Quote the whole listing word for word. Do not include the pictures.

== Segment start ==

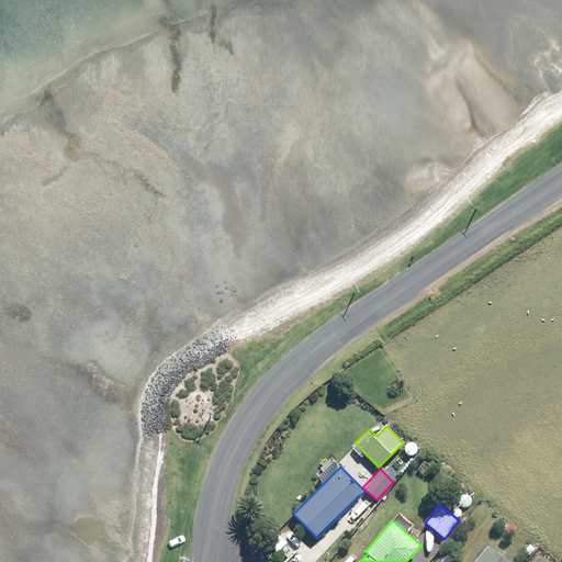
[(268,541),(279,552),(289,542),(277,531),(268,541)]
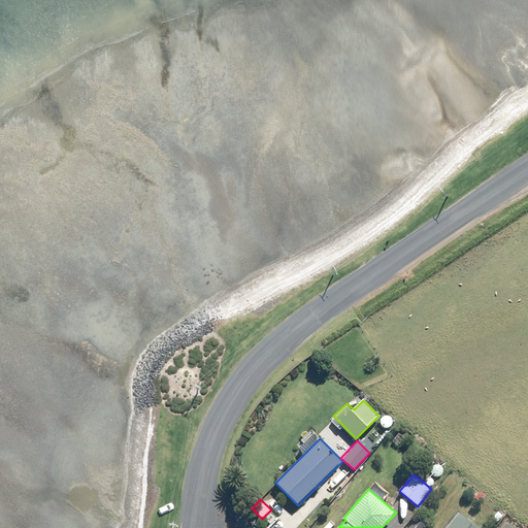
[(479,527),(459,512),(444,527),(479,527)]
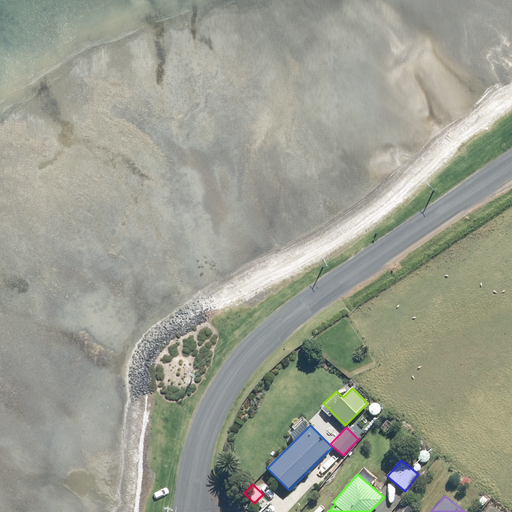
[(482,511),(488,511),(496,503),(492,500),(482,511)]
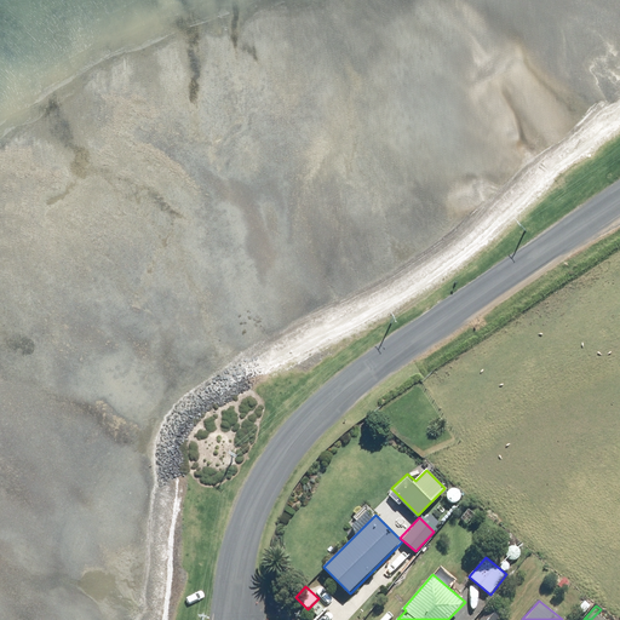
[(497,619),(500,616),(489,607),(478,619),(497,619)]
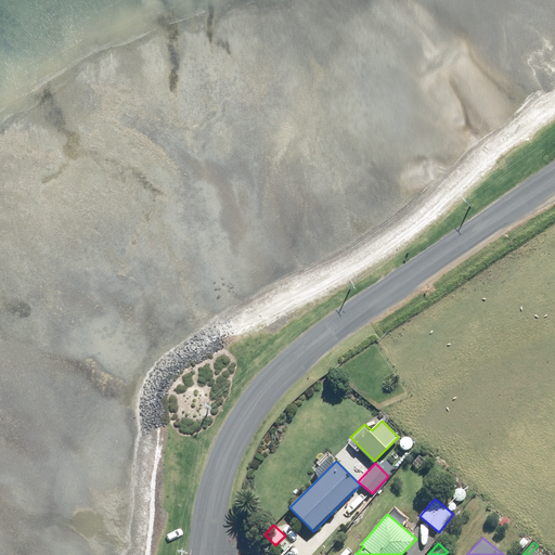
All buildings are outlined.
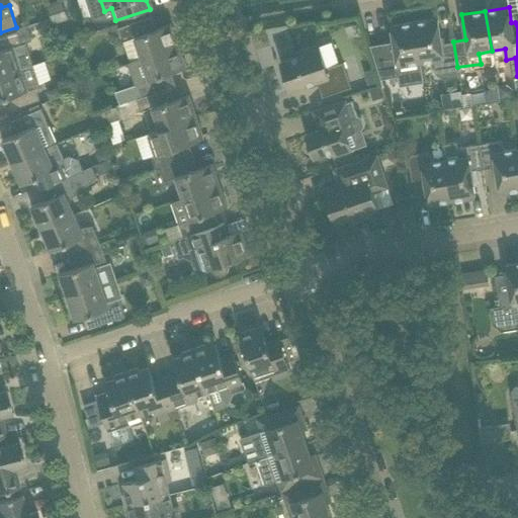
[(152,30),(148,16),(117,27),(121,41),(123,40),(130,63),(142,59),(178,47),(171,24),(152,30)]
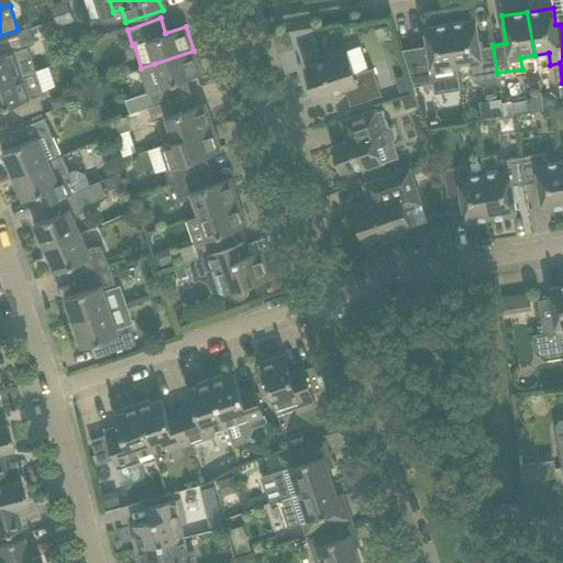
[(497,73),(493,45),(479,47),(475,20),(450,24),(457,68),(471,66),(473,81),(481,87),(499,84),(497,73)]
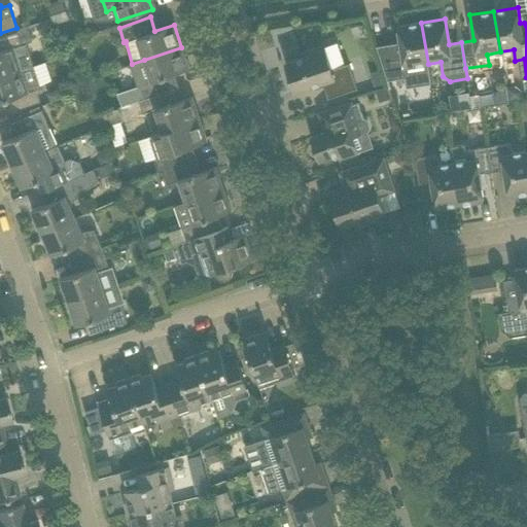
[(400,42),(376,46),(386,81),(405,78),(407,88),(431,83),(428,64),(421,23),(397,26),(400,42)]
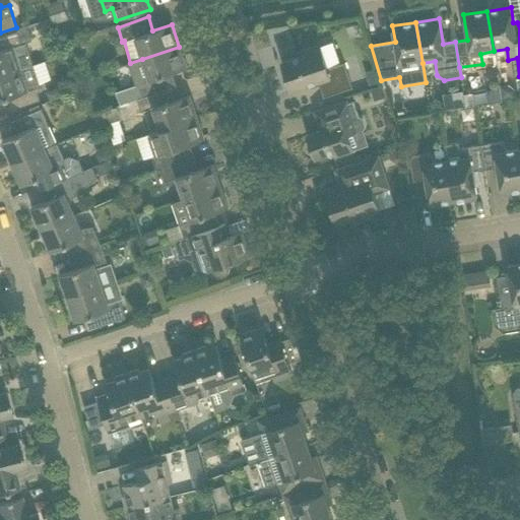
[(0,76),(20,69),(13,47),(20,45),(31,41),(30,39),(27,28),(16,33),(0,38),(0,76)]
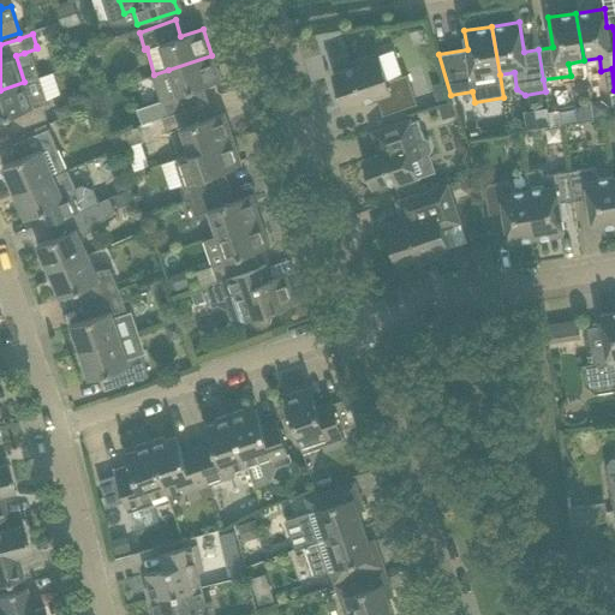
[(417,103),(407,75),(386,82),(376,53),(352,63),(353,67),(333,75),(345,108),(376,97),(382,115),(417,103)]
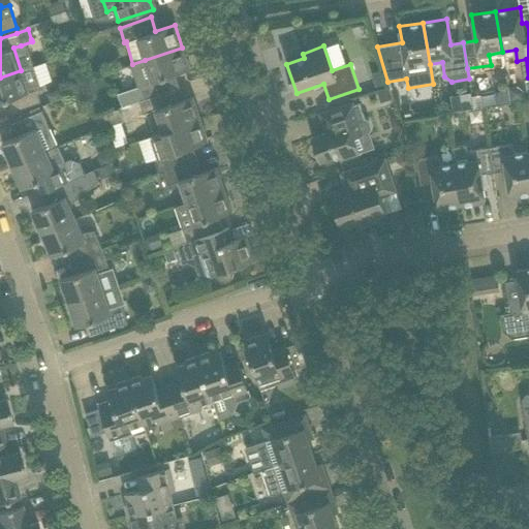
[(132,64),(129,65),(136,87),(139,86),(141,88),(144,99),(169,91),(175,89),(170,75),(189,69),(182,48),(145,60),(132,64)]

== Segment end ==

#### Result for this exercise:
[(268,541),(279,552),(289,542),(277,531),(268,541)]
[(479,527),(459,512),(444,527),(479,527)]
[(482,511),(488,511),(496,503),(492,500),(482,511)]
[(497,619),(500,616),(489,607),(478,619),(497,619)]
All buildings are outlined.
[(152,30),(148,16),(117,27),(121,41),(123,40),(130,63),(142,59),(178,47),(171,24),(152,30)]
[(497,73),(493,45),(479,47),(475,20),(450,24),(457,68),(471,66),(473,81),(481,87),(499,84),(497,73)]
[(400,42),(376,46),(386,81),(405,78),(407,88),(431,83),(428,64),(421,23),(397,26),(400,42)]
[(0,76),(20,69),(13,47),(20,45),(31,41),(30,39),(27,28),(16,33),(0,38),(0,76)]
[(417,103),(407,75),(386,82),(376,53),(352,63),(353,67),(333,75),(345,108),(376,97),(382,115),(417,103)]
[(132,64),(129,65),(136,87),(139,86),(141,88),(144,99),(169,91),(175,89),(170,75),(189,69),(182,48),(145,60),(132,64)]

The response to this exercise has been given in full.